Go through the records below and count every line containing "traffic". Reply with the count alone.

» **Supplied records**
____________________
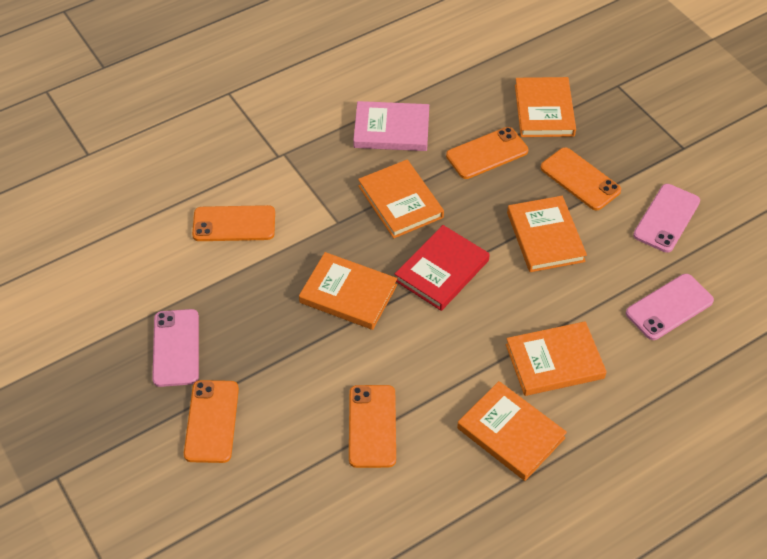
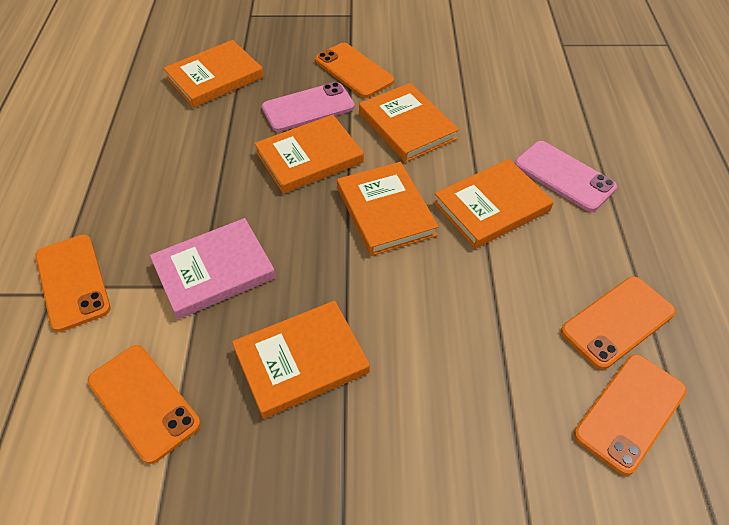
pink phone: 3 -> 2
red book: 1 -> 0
____________________
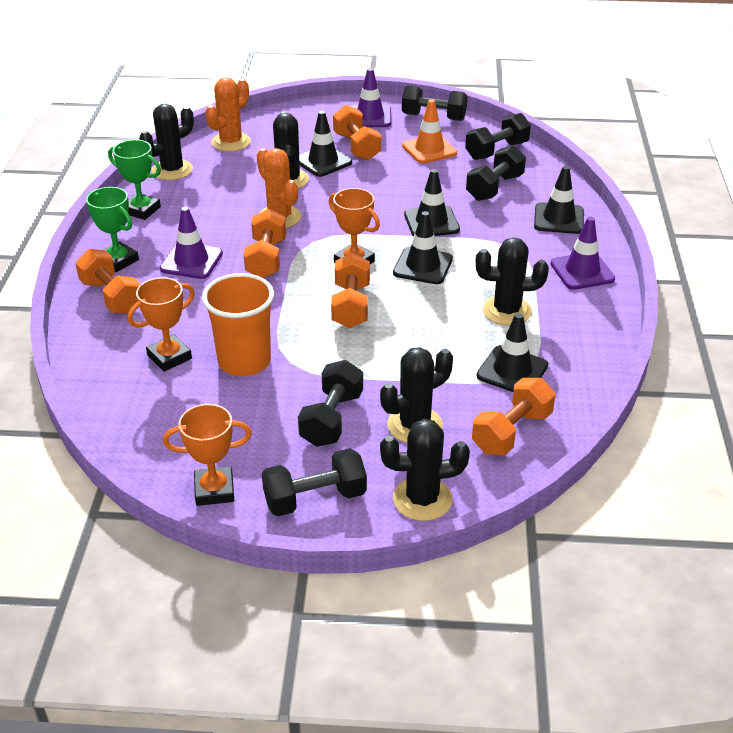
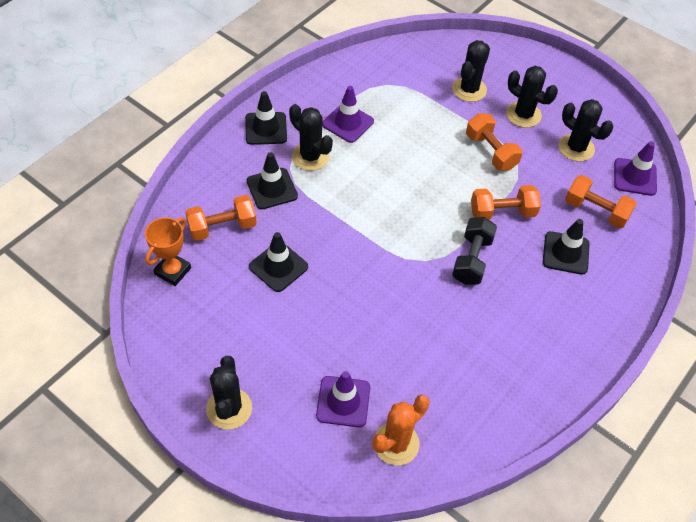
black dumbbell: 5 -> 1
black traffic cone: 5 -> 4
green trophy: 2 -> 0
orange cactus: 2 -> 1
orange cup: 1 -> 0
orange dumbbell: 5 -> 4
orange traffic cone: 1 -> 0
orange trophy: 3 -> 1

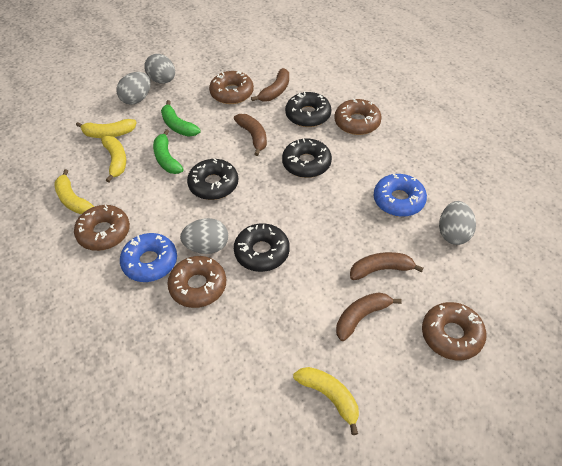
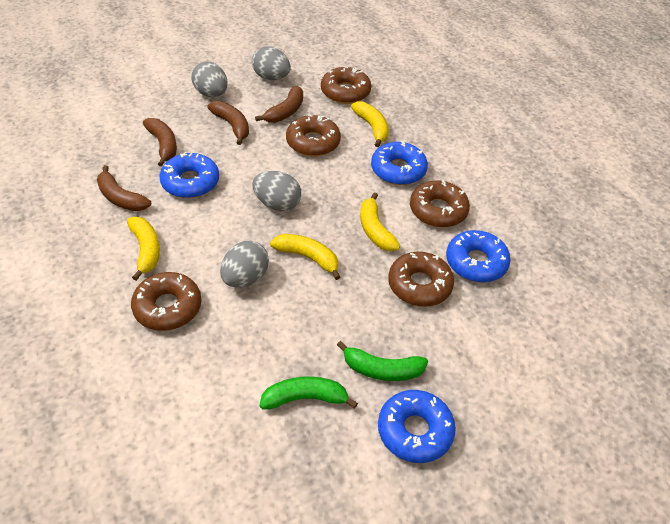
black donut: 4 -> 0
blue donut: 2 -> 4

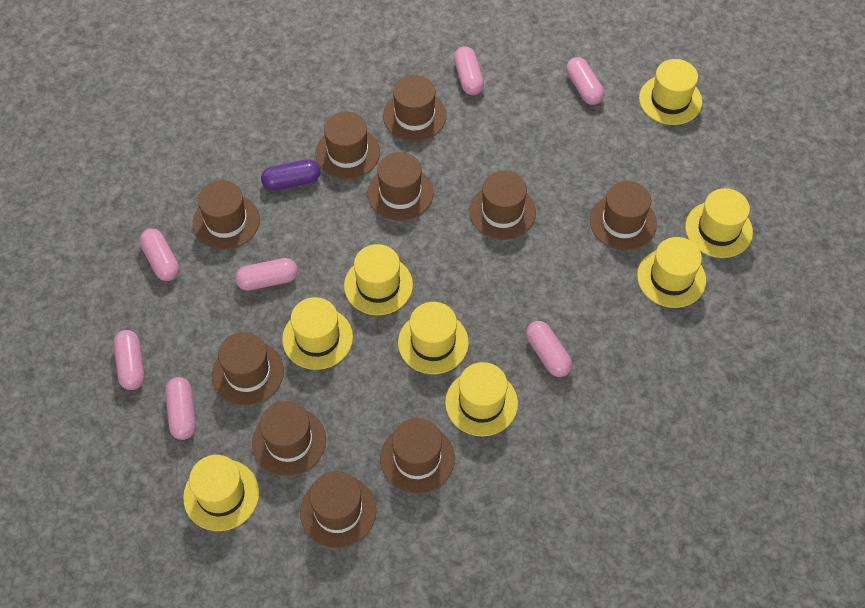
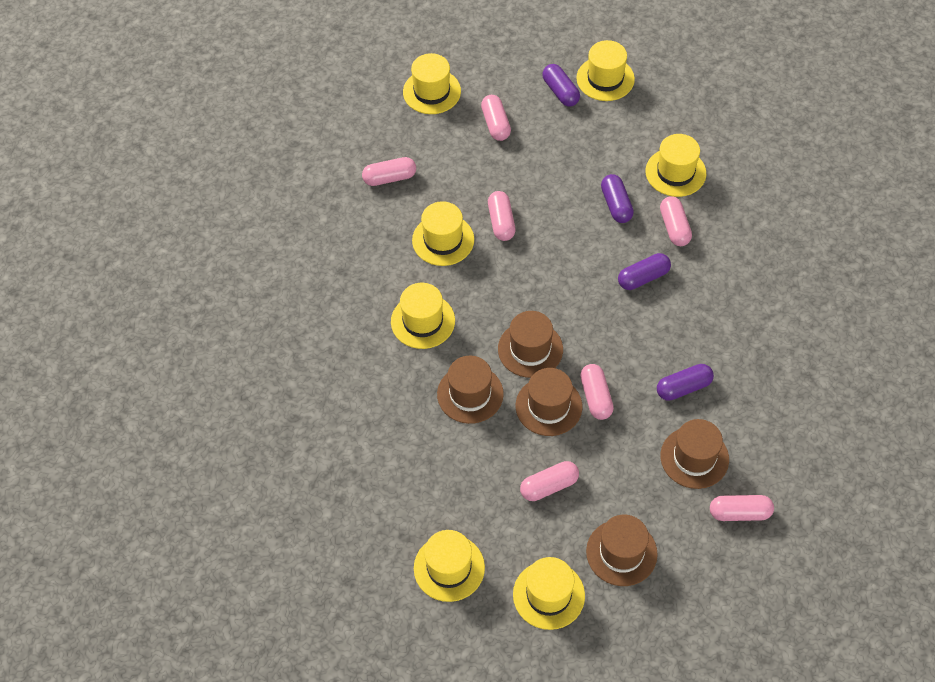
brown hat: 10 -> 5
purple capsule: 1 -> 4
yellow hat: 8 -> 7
____________________
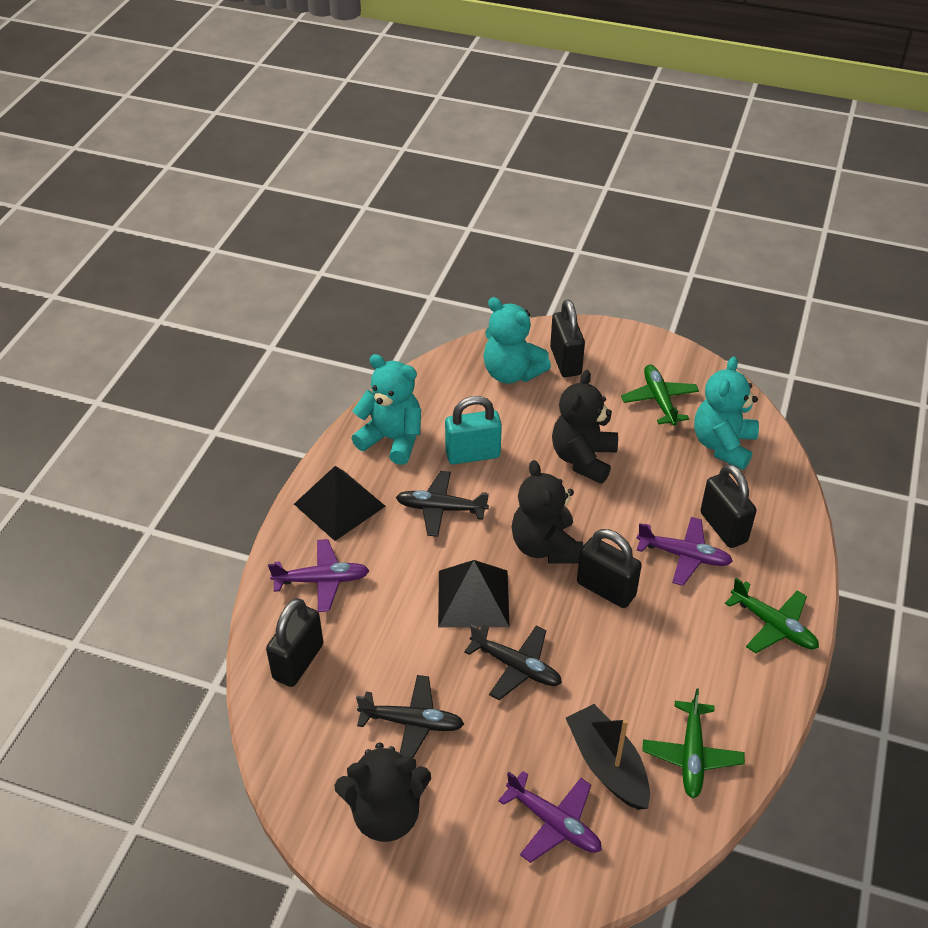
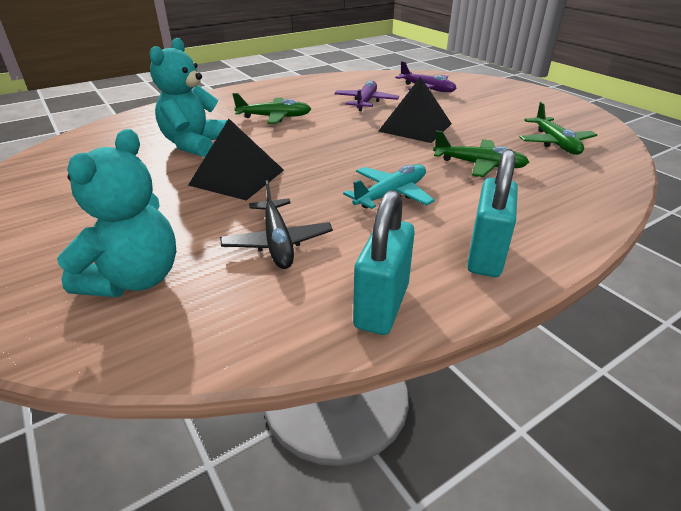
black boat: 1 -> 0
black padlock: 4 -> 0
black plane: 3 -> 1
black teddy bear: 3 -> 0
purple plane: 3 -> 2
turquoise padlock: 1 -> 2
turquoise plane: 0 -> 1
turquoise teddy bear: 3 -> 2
____________________
» **Response to the exercise**
2